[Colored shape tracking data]
* * *
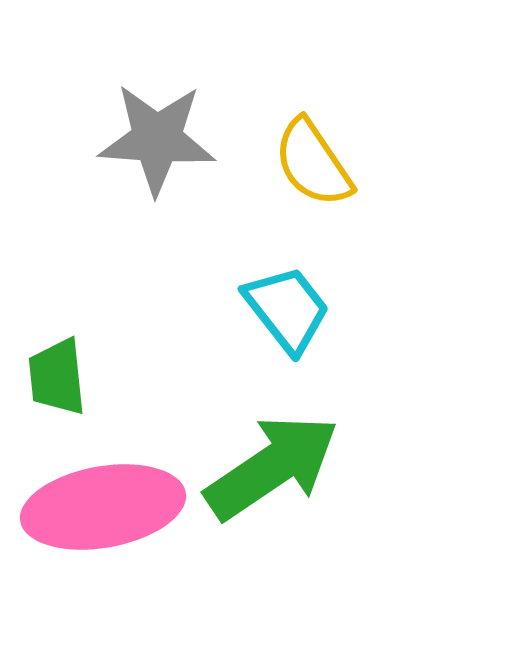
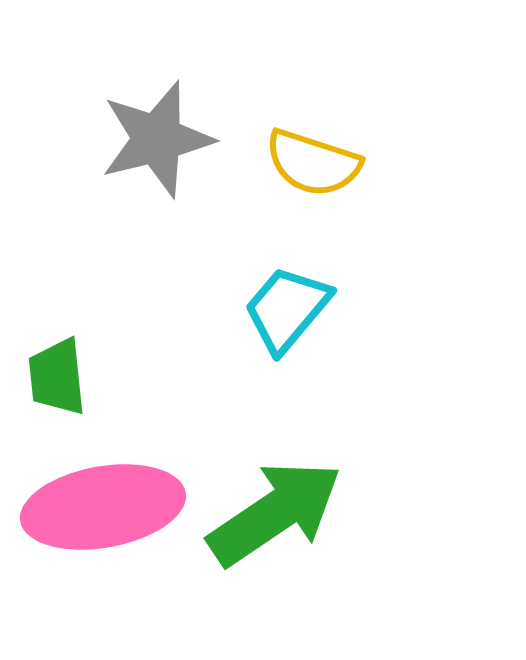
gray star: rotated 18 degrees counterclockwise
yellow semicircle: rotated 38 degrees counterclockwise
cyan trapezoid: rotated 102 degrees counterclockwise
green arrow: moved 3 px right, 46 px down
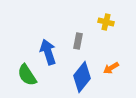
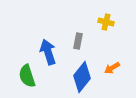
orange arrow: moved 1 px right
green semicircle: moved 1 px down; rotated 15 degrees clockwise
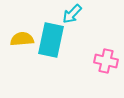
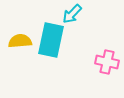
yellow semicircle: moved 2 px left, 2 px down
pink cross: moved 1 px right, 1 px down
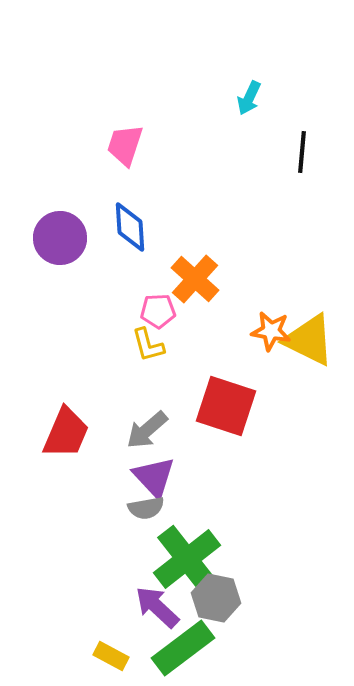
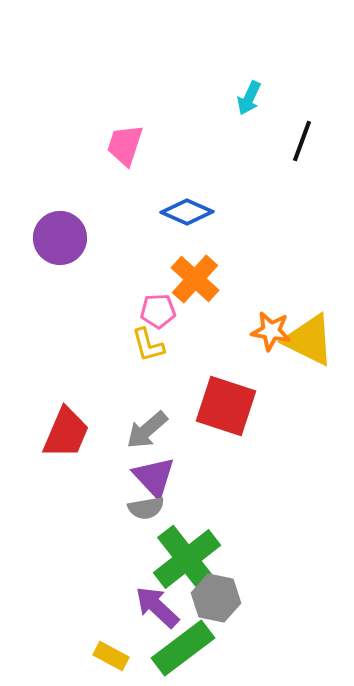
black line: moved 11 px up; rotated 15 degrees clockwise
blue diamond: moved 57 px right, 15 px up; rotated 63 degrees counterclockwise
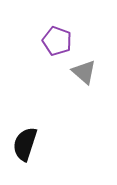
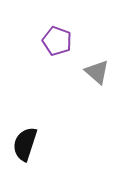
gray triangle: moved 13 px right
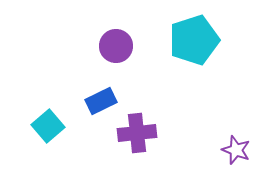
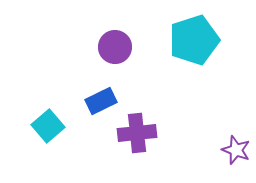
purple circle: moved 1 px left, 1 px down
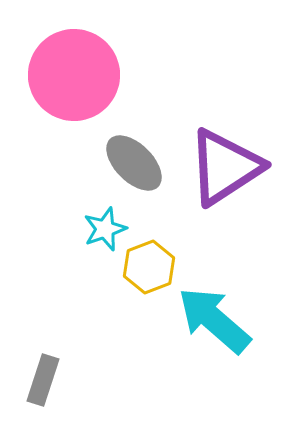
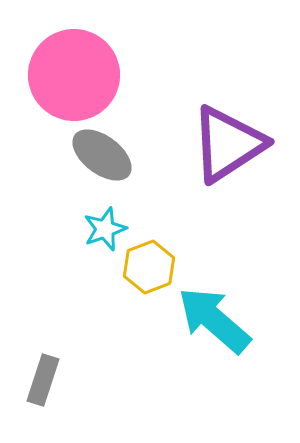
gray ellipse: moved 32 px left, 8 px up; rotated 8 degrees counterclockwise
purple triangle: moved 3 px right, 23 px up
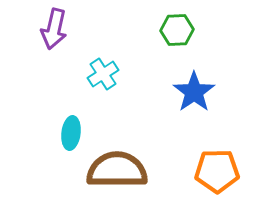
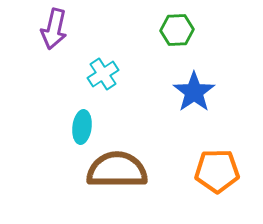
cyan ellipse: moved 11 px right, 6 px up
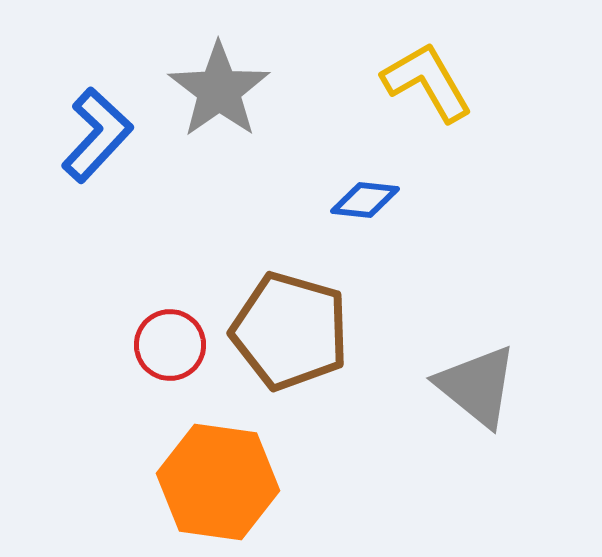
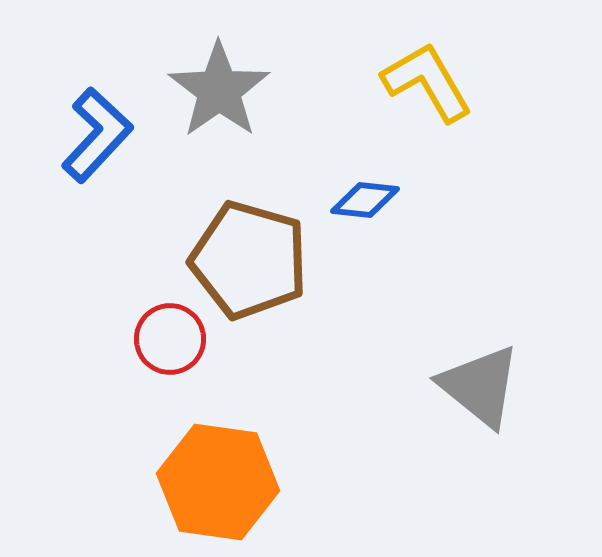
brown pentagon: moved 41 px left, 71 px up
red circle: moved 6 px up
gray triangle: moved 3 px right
* * *
Give back each line above verbatim, dropping every picture.

gray star: rotated 18 degrees counterclockwise
yellow semicircle: rotated 38 degrees counterclockwise
cyan trapezoid: rotated 102 degrees counterclockwise
green arrow: moved 3 px right, 46 px down
orange arrow: moved 1 px right
green semicircle: moved 1 px down; rotated 15 degrees clockwise
yellow semicircle: moved 2 px left, 2 px down
pink cross: moved 1 px right, 1 px down
black line: moved 11 px up; rotated 15 degrees clockwise
blue diamond: moved 57 px right, 15 px up; rotated 63 degrees counterclockwise
gray triangle: moved 13 px right
purple circle: moved 1 px left, 1 px down
gray ellipse: moved 32 px left, 8 px up; rotated 8 degrees counterclockwise
purple triangle: moved 3 px right, 23 px up
cyan ellipse: moved 11 px right, 6 px up
brown pentagon: moved 41 px left, 71 px up
red circle: moved 6 px up
gray triangle: moved 3 px right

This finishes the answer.